* DATASET ROWS:
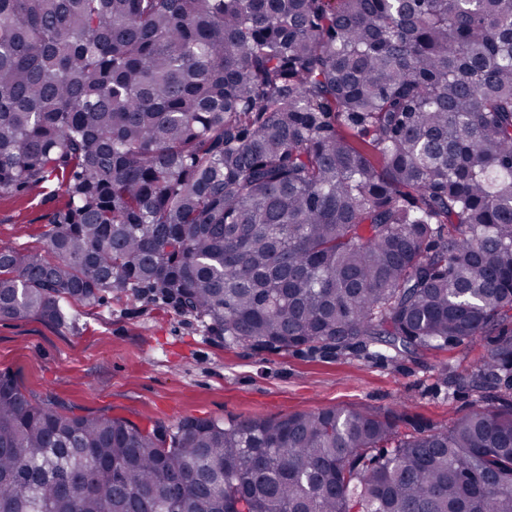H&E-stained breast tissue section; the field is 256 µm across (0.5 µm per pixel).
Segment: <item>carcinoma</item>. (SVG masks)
<instances>
[{"instance_id": "1", "label": "carcinoma", "mask_w": 512, "mask_h": 512, "mask_svg": "<svg viewBox=\"0 0 512 512\" xmlns=\"http://www.w3.org/2000/svg\"><path fill=\"white\" fill-rule=\"evenodd\" d=\"M0 317L147 291L257 351L495 334L444 430L141 428L0 373V512H512V0H0ZM66 205L57 181L21 195H0V248L42 250L50 217Z\"/></svg>"}]
</instances>
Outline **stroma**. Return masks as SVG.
Listing matches in <instances>:
<instances>
[{"mask_svg":"<svg viewBox=\"0 0 512 512\" xmlns=\"http://www.w3.org/2000/svg\"><path fill=\"white\" fill-rule=\"evenodd\" d=\"M67 197L57 183L0 195V248L40 250ZM76 322L0 318V372L30 396L55 399L69 415L105 413L140 427L185 417L226 422L279 419L325 408L395 412L400 432L445 429L478 404L470 377L489 337L395 353L373 343L355 351L258 352L225 346L190 314L153 295H108L78 307Z\"/></svg>","mask_w":512,"mask_h":512,"instance_id":"obj_1","label":"stroma"}]
</instances>
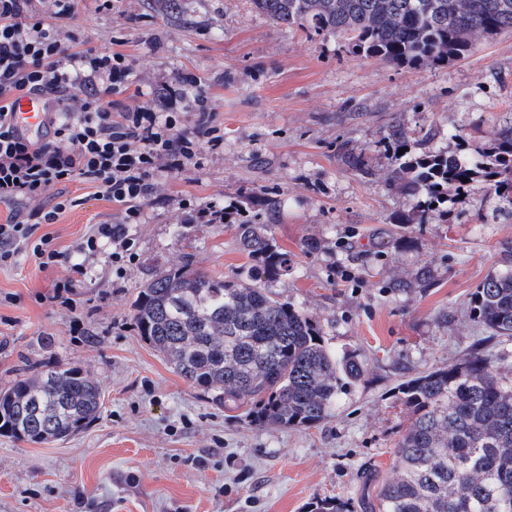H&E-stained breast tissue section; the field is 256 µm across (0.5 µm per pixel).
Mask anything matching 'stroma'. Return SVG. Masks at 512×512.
I'll list each match as a JSON object with an SVG mask.
<instances>
[{"instance_id":"1","label":"stroma","mask_w":512,"mask_h":512,"mask_svg":"<svg viewBox=\"0 0 512 512\" xmlns=\"http://www.w3.org/2000/svg\"><path fill=\"white\" fill-rule=\"evenodd\" d=\"M178 10L181 21L169 18ZM74 33L89 46L123 38L148 92L174 74L196 76L224 130V149L164 182V203L134 229L137 257L116 273L108 254L78 245L120 210L79 182L78 206L46 230L88 274L67 309L48 300L59 269L28 253L0 265V389L23 362L91 370L97 418L64 442L0 435V512H312L336 498L364 512L398 473L394 446L409 422L401 383L483 346L512 379V340L487 338L468 299L499 267L512 223L500 198H453L427 223L405 224L408 197L353 172L349 154L386 161L387 126L431 132L427 151L475 159L492 129L512 124V32L432 68L349 53L342 38L276 26L249 0H81ZM278 195L269 214L245 207L294 256L274 286L322 327L327 346L354 356L361 379L314 427H253L245 408L211 403L147 344L131 303L157 268L192 261L233 275L245 258L220 224L184 225L179 202ZM313 251H305L308 241Z\"/></svg>"}]
</instances>
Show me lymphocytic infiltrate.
Masks as SVG:
<instances>
[{
  "label": "lymphocytic infiltrate",
  "mask_w": 512,
  "mask_h": 512,
  "mask_svg": "<svg viewBox=\"0 0 512 512\" xmlns=\"http://www.w3.org/2000/svg\"><path fill=\"white\" fill-rule=\"evenodd\" d=\"M77 0H0V264L24 251L39 269L67 267L49 300L68 307L86 267L69 263L44 224L57 223L75 202L66 184L81 182L119 206L116 224L97 225L78 248L85 255L112 245L113 262L135 258L133 228L171 177L201 168L224 147V131L200 80L175 75L159 98L132 92V62L119 51L86 46L73 33ZM51 94L53 135L18 134L15 101Z\"/></svg>",
  "instance_id": "obj_1"
}]
</instances>
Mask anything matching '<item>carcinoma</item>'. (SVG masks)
<instances>
[{
    "mask_svg": "<svg viewBox=\"0 0 512 512\" xmlns=\"http://www.w3.org/2000/svg\"><path fill=\"white\" fill-rule=\"evenodd\" d=\"M277 25L308 35L344 37L348 51L390 64L433 67L504 30L512 0H248ZM391 150L375 169L363 154L351 170L374 176L411 201L404 224H423L432 206L480 185L512 205V126L492 133L479 162L444 150L419 153L427 135L398 124L384 131ZM405 152H400V149ZM246 262L231 278L172 264L141 286L132 315L140 339L190 386L225 407H248L256 427H311L332 417L342 387L363 368L336 357L322 327L271 288L292 260L267 225L229 219ZM503 269L469 299L475 323L512 338V245ZM410 410L396 454L400 475L379 489L368 512H512V385L477 351L463 362L416 376L399 387ZM101 409L88 371L66 363L24 365L0 390V434L48 444L87 427Z\"/></svg>",
    "mask_w": 512,
    "mask_h": 512,
    "instance_id": "carcinoma-1",
    "label": "carcinoma"
}]
</instances>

* EXERCISE DIRECTIONS: Copy out the whole listing exactly, and don't carry over any pictures.

* ANSWER TO THIS TASK:
H&E-stained breast tissue section; the field is 256 µm across (0.5 µm per pixel).
Segment: <item>carcinoma</item>. (SVG masks)
<instances>
[{"instance_id": "1", "label": "carcinoma", "mask_w": 512, "mask_h": 512, "mask_svg": "<svg viewBox=\"0 0 512 512\" xmlns=\"http://www.w3.org/2000/svg\"><path fill=\"white\" fill-rule=\"evenodd\" d=\"M0 317L147 291L257 351L495 334L444 430L141 428L0 373V512H512V0H0ZM66 205L57 181L21 195H0V248L42 250L50 217Z\"/></svg>"}]
</instances>
Outline **stroma**. Return masks as SVG.
Listing matches in <instances>:
<instances>
[{"mask_svg":"<svg viewBox=\"0 0 512 512\" xmlns=\"http://www.w3.org/2000/svg\"><path fill=\"white\" fill-rule=\"evenodd\" d=\"M67 197L57 183L0 195V248L40 250ZM76 322L0 318V372L30 396L55 399L69 415L105 413L140 427L185 417L226 422L279 419L325 408L395 412L400 432L445 429L478 404L470 377L489 337L395 353L373 343L355 351L258 352L225 346L190 314L153 295H108L78 307Z\"/></svg>","mask_w":512,"mask_h":512,"instance_id":"obj_1","label":"stroma"}]
</instances>
H&E-stained breast tissue section; the field is 256 µm across (0.5 µm per pixel).
Mask anything matching 'stroma'. Return SVG. Masks at 512×512.
I'll list each match as a JSON object with an SVG mask.
<instances>
[{"instance_id":"1","label":"stroma","mask_w":512,"mask_h":512,"mask_svg":"<svg viewBox=\"0 0 512 512\" xmlns=\"http://www.w3.org/2000/svg\"><path fill=\"white\" fill-rule=\"evenodd\" d=\"M178 10L181 21L169 18ZM74 33L89 46L123 38L148 92L174 74L196 76L224 130V149L164 182V203L134 229L137 257L116 273L108 254L78 245L120 210L79 182L78 206L46 230L88 274L67 309L48 300L59 269L28 253L0 265V389L23 362L91 370L97 418L64 442L0 435V512H312L336 498L364 512L398 473L394 446L409 422L401 383L483 346L512 379V340L487 338L468 299L499 267L512 223L500 198H453L427 223L405 224L408 197L353 172L349 154L386 161L387 126L431 132L427 151L475 159L492 129L512 124V32L432 68L349 53L342 38L276 26L249 0H81ZM278 195L269 214L245 207L294 256L274 286L322 327L327 346L354 356L361 379L314 427H253L245 408L211 403L147 344L131 303L157 268L192 261L233 275L245 258L220 224L184 225L179 202ZM313 251H305L308 241Z\"/></svg>"}]
</instances>
Show me lymphocytic infiltrate.
Masks as SVG:
<instances>
[{
  "label": "lymphocytic infiltrate",
  "mask_w": 512,
  "mask_h": 512,
  "mask_svg": "<svg viewBox=\"0 0 512 512\" xmlns=\"http://www.w3.org/2000/svg\"><path fill=\"white\" fill-rule=\"evenodd\" d=\"M77 0H0V264L24 251L39 269L67 267L49 300L68 307L86 267L69 263L44 224L57 223L75 202L66 184L81 182L119 206L116 224L97 225L78 248L85 255L112 245L113 262L135 258L133 228L171 177L201 168L224 147V131L200 80L175 75L159 98L132 92V62L119 51L86 46L73 33ZM51 94L53 135L18 134L15 101Z\"/></svg>",
  "instance_id": "obj_1"
}]
</instances>
Mask anything matching '<item>carcinoma</item>'. (SVG masks)
<instances>
[{
    "mask_svg": "<svg viewBox=\"0 0 512 512\" xmlns=\"http://www.w3.org/2000/svg\"><path fill=\"white\" fill-rule=\"evenodd\" d=\"M277 25L308 35L344 37L348 51L390 64L433 67L504 30L512 0H248ZM391 150L375 169L363 154L351 170L374 176L411 201L404 224H423L432 206L480 185L512 205V126L492 133L479 162L444 150L419 153L427 135L398 124L384 131ZM405 152H400V149ZM246 262L231 278L172 264L141 286L132 315L140 339L190 386L225 407H248L256 427H311L332 417L342 387L363 368L336 357L322 327L271 288L292 260L267 225L229 219ZM503 269L469 299L475 323L512 338V245ZM410 410L396 454L400 475L379 489L368 512H512V385L477 351L463 362L416 376L399 387ZM101 409L88 371L66 363L24 365L0 390V434L48 444L87 427Z\"/></svg>",
    "mask_w": 512,
    "mask_h": 512,
    "instance_id": "carcinoma-1",
    "label": "carcinoma"
}]
</instances>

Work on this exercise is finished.